### Task statement
Please transcribe exactly, and only, the lines of the data below between the line holding "op=shifted; was=donut (czarny);" and the line holding "op=shifted; was=szklanka (zielony);", inclusive.

### Records for processing
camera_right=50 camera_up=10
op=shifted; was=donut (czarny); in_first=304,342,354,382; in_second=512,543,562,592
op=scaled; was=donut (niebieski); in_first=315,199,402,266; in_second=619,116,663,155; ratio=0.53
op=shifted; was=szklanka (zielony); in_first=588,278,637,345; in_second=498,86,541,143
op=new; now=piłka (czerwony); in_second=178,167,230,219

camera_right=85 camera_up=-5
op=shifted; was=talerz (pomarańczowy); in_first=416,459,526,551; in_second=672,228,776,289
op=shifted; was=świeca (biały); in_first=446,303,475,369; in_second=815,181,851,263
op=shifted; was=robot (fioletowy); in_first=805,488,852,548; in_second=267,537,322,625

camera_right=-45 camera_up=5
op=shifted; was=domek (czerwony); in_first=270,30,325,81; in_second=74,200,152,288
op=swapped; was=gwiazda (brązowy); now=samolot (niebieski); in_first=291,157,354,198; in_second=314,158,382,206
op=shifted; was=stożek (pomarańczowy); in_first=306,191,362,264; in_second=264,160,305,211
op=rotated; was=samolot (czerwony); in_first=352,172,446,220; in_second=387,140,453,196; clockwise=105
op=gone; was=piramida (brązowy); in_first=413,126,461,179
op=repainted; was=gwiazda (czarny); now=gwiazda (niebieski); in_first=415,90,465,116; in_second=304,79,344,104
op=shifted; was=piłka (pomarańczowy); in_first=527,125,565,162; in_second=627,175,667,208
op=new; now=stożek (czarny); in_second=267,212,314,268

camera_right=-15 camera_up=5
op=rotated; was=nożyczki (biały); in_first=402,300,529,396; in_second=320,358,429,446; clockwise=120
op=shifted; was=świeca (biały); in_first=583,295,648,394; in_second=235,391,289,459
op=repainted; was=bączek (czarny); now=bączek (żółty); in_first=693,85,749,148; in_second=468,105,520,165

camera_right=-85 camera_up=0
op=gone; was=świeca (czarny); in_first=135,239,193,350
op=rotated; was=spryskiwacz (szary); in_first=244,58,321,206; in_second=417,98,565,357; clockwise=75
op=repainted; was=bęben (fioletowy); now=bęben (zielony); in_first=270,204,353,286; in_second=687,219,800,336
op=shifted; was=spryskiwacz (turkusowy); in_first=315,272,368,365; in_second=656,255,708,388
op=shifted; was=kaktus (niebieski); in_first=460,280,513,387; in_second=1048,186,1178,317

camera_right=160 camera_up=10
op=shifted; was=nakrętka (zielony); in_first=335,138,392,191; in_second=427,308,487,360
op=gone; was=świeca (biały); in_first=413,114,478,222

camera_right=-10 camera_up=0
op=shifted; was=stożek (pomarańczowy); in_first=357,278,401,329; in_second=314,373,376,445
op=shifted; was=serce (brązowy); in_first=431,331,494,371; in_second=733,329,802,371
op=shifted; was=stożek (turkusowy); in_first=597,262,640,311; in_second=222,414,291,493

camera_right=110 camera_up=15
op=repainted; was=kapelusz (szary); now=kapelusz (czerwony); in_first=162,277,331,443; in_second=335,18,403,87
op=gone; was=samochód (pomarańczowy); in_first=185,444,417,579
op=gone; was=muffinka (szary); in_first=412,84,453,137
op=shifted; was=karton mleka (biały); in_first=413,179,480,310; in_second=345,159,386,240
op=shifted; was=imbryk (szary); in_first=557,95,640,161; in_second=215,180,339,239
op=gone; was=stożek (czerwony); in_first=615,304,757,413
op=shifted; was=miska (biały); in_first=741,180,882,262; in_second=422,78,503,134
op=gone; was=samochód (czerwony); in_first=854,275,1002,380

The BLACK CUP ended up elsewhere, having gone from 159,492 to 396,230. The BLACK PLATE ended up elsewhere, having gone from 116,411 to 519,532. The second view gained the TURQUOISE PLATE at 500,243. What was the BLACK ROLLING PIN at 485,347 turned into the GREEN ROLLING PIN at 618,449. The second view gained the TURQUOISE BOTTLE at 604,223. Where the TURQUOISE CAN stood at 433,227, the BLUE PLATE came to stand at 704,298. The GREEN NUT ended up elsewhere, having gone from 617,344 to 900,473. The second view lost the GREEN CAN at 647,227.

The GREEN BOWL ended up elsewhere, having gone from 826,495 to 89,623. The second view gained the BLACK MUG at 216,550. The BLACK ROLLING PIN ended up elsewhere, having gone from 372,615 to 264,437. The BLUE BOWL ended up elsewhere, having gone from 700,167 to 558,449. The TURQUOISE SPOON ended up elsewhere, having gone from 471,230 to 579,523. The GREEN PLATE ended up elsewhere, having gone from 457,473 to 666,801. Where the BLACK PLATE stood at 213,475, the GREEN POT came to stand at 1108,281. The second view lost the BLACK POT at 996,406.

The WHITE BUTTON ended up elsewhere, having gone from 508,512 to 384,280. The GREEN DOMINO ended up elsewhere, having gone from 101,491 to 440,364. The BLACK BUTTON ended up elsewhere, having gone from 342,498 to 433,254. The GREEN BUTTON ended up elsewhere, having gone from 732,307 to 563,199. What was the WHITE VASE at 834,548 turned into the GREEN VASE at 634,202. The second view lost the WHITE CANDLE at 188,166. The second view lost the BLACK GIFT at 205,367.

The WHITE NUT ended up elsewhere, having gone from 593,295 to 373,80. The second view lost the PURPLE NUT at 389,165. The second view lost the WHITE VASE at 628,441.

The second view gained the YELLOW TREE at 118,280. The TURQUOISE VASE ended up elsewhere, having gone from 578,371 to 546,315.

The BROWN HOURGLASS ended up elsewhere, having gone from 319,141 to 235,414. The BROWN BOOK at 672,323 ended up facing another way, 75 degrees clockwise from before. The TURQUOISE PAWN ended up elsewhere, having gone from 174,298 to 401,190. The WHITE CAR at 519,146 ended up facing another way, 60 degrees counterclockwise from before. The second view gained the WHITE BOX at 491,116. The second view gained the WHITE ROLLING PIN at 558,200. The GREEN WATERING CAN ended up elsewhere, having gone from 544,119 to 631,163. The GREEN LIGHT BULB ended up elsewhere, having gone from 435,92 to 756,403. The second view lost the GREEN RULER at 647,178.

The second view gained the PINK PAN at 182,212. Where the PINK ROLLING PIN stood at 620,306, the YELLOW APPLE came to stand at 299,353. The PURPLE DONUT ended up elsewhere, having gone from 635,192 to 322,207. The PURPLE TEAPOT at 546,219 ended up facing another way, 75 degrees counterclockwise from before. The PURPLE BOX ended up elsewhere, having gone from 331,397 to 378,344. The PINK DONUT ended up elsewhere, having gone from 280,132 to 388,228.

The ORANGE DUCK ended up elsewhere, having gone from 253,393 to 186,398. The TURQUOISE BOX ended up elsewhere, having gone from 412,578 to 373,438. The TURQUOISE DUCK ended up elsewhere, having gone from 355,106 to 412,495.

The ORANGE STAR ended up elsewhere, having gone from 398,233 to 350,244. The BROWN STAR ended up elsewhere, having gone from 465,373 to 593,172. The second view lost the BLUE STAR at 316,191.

### Expected output
op=shifted; was=donut (czarny); in_first=304,342,354,382; in_second=512,543,562,592
op=scaled; was=donut (niebieski); in_first=315,199,402,266; in_second=619,116,663,155; ratio=0.53
op=shifted; was=szklanka (zielony); in_first=588,278,637,345; in_second=498,86,541,143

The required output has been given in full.